MATERIAL PROVIDED ->
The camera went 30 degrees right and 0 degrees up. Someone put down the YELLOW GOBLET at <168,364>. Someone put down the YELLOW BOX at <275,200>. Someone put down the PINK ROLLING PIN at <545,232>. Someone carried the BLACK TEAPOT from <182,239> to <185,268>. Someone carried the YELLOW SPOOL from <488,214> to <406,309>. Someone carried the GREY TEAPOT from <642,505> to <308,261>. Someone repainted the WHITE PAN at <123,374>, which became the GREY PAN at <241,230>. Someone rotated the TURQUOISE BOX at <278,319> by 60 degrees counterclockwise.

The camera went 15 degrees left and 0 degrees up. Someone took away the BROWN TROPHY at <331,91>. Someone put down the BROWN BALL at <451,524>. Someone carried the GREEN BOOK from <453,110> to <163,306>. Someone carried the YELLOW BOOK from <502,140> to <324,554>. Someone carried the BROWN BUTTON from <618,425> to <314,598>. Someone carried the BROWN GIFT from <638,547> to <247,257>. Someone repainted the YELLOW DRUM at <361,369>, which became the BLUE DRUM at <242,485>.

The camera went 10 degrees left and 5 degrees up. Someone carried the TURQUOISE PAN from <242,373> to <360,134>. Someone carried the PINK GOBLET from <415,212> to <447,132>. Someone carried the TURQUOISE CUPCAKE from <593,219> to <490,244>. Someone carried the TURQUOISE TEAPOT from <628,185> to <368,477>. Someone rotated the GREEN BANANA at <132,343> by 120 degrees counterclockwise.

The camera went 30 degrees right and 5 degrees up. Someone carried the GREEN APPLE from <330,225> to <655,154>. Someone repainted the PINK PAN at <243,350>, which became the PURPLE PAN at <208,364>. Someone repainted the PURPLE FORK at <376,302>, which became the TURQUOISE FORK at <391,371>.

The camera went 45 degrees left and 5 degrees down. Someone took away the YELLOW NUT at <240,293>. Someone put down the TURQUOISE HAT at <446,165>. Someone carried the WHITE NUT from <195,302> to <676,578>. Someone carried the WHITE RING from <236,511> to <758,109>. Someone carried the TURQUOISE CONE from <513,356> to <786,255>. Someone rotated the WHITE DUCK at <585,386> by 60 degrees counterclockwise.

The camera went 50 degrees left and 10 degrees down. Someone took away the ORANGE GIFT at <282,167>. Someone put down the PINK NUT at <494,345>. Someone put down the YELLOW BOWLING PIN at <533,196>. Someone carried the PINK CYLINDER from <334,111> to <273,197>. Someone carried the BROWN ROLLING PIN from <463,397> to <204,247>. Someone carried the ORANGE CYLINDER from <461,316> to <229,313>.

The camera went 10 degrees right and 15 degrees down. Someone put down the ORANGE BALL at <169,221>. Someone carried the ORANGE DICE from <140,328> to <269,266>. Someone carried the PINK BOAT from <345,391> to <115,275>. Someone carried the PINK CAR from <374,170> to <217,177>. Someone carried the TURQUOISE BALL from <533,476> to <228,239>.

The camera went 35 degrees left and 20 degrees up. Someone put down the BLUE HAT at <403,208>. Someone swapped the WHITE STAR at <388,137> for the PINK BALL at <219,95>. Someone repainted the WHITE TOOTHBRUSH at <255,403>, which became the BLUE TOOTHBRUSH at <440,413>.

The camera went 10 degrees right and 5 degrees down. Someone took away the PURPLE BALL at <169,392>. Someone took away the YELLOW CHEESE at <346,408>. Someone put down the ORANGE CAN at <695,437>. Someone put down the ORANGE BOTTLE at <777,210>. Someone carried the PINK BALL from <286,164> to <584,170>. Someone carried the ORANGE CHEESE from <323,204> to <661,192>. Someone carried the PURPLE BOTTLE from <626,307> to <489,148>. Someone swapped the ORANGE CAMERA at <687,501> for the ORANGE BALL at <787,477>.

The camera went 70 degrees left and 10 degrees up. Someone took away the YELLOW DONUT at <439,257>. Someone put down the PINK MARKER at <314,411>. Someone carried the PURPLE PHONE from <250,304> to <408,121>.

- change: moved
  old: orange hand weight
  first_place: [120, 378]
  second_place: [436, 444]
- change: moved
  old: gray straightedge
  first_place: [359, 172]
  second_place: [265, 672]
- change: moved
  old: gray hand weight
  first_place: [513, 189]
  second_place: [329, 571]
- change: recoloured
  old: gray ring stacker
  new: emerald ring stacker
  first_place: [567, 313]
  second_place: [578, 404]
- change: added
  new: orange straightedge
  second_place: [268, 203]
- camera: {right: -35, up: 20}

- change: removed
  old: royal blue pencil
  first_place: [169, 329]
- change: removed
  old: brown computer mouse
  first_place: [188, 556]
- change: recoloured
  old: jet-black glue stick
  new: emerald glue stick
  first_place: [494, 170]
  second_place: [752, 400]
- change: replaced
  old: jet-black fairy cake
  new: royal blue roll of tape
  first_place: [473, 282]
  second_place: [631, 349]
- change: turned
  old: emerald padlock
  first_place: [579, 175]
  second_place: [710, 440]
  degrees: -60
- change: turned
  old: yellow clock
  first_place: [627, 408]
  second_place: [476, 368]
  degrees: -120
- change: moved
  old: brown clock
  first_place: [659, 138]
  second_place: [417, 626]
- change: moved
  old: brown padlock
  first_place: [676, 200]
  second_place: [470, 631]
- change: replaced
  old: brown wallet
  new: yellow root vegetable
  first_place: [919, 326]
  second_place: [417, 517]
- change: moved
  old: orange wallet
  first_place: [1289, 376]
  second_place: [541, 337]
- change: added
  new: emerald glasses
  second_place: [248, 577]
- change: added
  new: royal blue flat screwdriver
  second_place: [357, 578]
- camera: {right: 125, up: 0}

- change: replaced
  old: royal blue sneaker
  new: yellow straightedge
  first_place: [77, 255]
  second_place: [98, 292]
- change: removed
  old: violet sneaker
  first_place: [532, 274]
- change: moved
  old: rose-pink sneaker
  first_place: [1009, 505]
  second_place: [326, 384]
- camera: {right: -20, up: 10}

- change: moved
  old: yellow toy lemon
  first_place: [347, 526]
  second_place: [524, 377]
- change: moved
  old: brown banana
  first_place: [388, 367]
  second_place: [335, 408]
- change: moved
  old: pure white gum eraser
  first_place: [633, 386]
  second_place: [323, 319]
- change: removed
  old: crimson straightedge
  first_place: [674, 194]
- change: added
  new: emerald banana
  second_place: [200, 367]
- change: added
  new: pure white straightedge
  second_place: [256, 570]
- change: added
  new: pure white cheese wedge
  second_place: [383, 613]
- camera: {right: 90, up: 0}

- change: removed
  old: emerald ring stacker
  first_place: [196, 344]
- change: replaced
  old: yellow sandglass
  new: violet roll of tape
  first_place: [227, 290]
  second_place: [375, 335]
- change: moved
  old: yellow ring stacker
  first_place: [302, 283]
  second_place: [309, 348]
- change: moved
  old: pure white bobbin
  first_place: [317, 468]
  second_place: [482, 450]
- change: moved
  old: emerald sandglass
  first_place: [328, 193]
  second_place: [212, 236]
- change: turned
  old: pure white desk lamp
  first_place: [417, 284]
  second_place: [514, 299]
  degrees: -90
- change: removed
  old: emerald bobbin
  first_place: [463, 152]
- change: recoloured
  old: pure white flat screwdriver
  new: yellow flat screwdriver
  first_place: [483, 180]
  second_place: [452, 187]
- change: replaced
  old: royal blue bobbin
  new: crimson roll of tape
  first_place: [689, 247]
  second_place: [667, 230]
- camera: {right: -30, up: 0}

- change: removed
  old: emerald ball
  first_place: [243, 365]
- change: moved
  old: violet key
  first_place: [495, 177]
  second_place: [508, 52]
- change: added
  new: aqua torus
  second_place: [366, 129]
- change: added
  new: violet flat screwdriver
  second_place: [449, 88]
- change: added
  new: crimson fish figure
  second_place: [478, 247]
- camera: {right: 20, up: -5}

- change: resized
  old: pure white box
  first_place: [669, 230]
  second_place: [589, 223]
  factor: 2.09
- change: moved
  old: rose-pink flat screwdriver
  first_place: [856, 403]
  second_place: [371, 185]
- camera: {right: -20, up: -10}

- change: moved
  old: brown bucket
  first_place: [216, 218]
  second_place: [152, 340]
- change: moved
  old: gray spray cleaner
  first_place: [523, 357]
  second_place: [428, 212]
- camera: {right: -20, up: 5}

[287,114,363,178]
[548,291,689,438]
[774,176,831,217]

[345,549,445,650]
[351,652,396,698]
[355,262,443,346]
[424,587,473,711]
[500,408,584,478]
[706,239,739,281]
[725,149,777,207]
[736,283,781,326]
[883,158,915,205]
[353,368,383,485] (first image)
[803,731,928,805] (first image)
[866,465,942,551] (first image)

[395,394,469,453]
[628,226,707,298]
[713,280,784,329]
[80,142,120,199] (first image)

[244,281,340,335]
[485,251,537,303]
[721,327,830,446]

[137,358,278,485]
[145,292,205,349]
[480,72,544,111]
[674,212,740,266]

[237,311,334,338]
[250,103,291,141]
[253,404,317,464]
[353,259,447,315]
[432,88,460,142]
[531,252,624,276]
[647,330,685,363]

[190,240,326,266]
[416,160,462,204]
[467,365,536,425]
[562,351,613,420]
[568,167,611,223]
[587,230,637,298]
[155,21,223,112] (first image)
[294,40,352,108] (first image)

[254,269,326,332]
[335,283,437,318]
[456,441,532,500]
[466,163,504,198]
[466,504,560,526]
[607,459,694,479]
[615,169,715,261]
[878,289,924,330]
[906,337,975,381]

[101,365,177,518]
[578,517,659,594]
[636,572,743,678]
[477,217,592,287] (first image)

EXERCISE DIRECTIONS ->
Out of the records, collect only those lines that contain the string "weight".

FINAL ANSWER ->
  old: orange hand weight
  old: gray hand weight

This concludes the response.